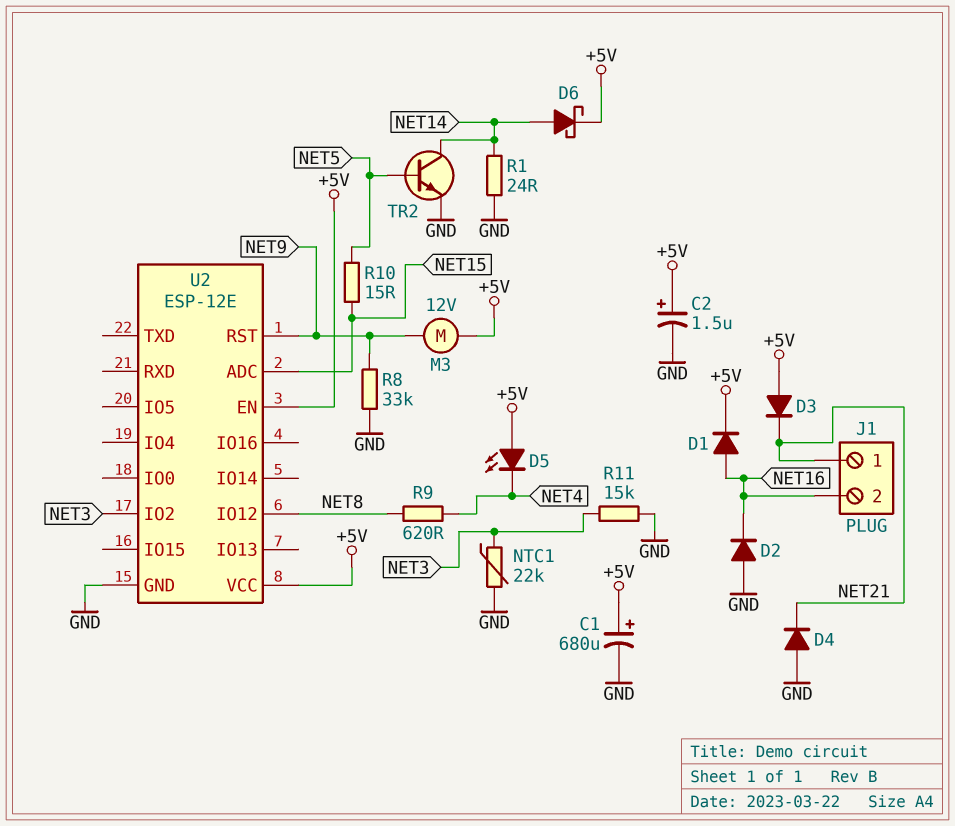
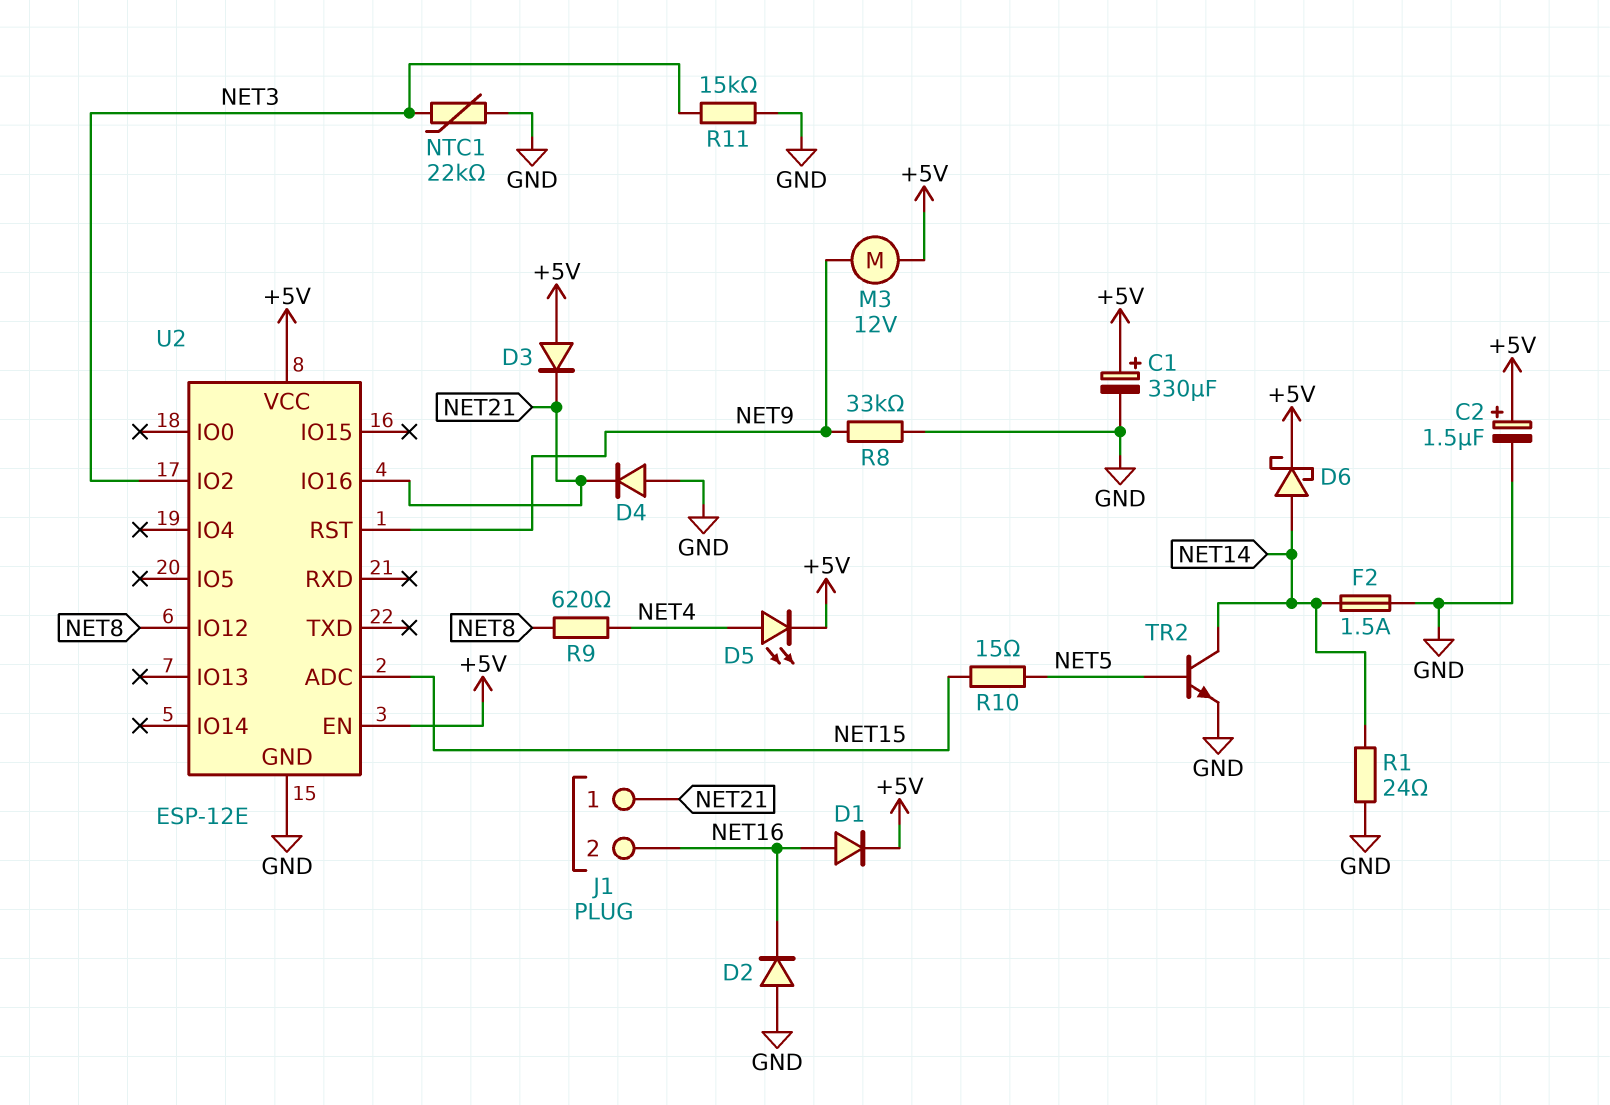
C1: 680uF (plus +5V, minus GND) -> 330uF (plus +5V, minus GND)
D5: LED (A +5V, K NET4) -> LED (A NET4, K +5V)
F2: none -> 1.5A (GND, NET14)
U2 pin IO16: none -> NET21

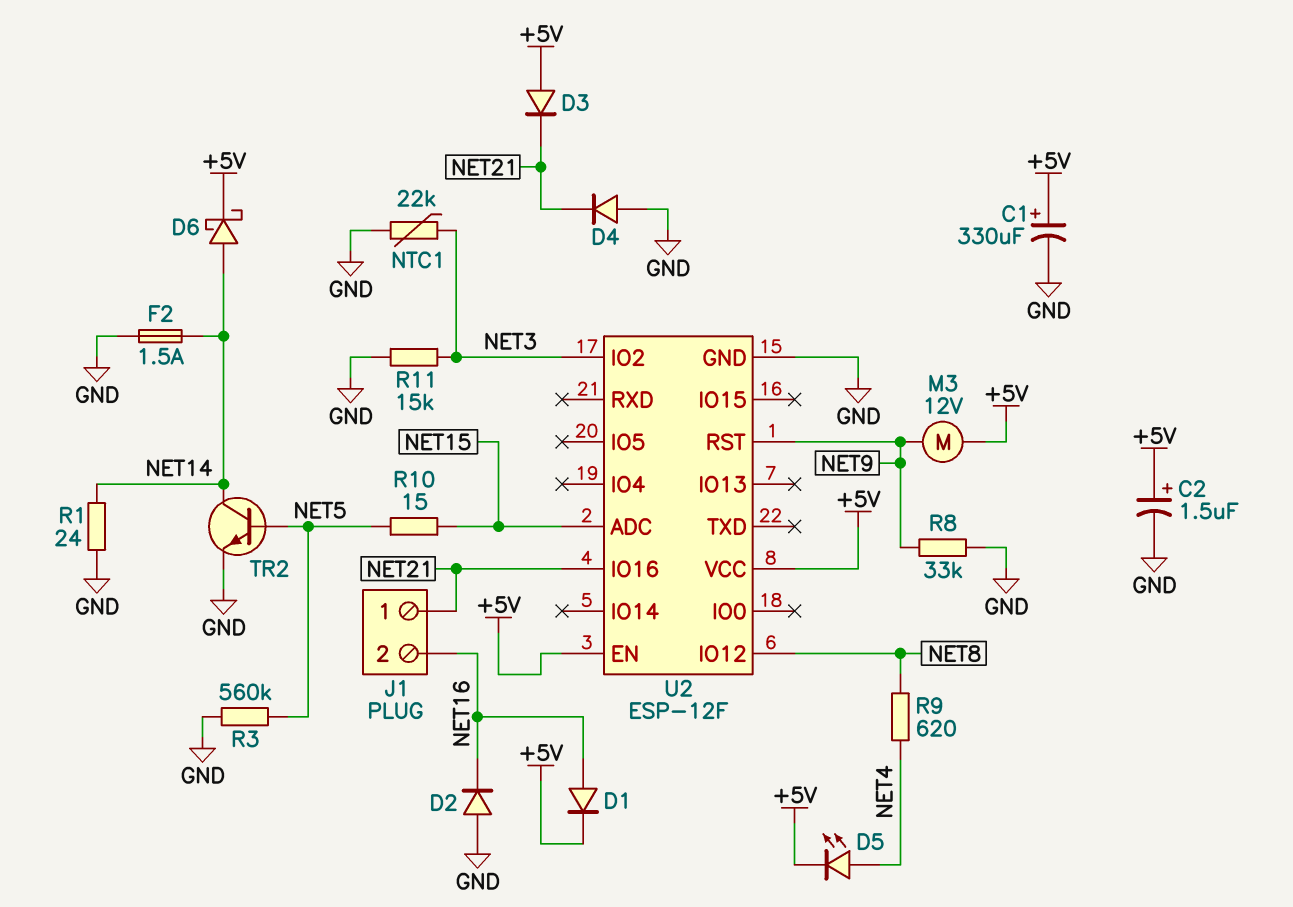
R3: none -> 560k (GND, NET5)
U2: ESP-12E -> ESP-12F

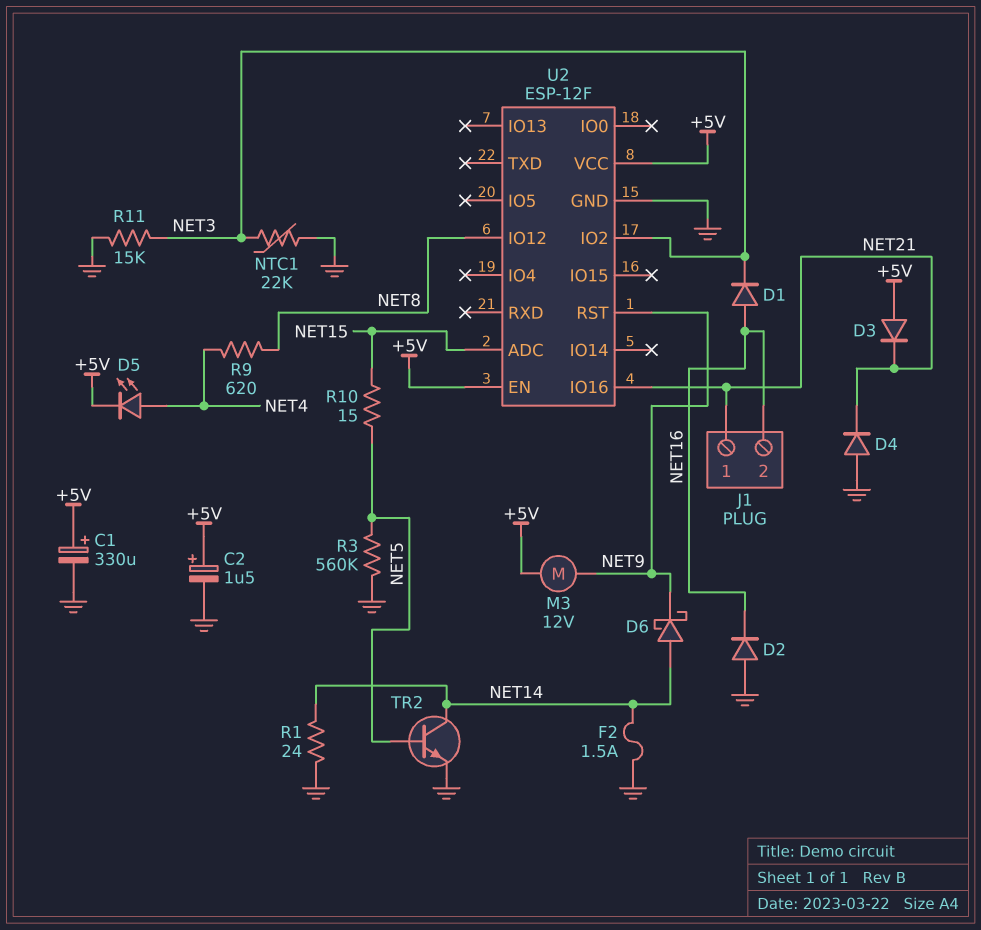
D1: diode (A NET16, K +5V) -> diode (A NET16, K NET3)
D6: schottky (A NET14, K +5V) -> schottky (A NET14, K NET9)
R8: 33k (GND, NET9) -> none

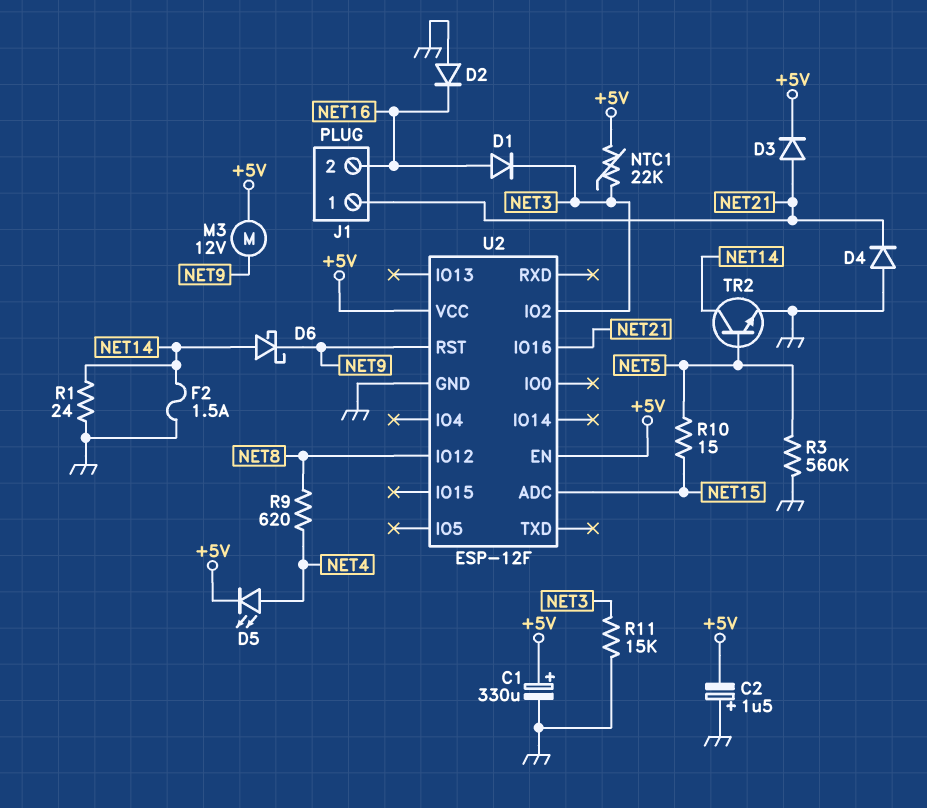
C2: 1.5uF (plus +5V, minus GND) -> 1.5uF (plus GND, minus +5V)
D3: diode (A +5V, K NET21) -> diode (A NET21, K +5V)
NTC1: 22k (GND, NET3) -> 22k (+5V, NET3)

= = =

ASSIGNMENT:
Everything in the entries except the pictures should be returned exactly as given.

OUTPUT FOR THIS TASK:
C1: 680uF (plus +5V, minus GND) -> 330uF (plus +5V, minus GND)
D5: LED (A +5V, K NET4) -> LED (A NET4, K +5V)
F2: none -> 1.5A (GND, NET14)
U2 pin IO16: none -> NET21

R3: none -> 560k (GND, NET5)
U2: ESP-12E -> ESP-12F

D1: diode (A NET16, K +5V) -> diode (A NET16, K NET3)
D6: schottky (A NET14, K +5V) -> schottky (A NET14, K NET9)
R8: 33k (GND, NET9) -> none

C2: 1.5uF (plus +5V, minus GND) -> 1.5uF (plus GND, minus +5V)
D3: diode (A +5V, K NET21) -> diode (A NET21, K +5V)
NTC1: 22k (GND, NET3) -> 22k (+5V, NET3)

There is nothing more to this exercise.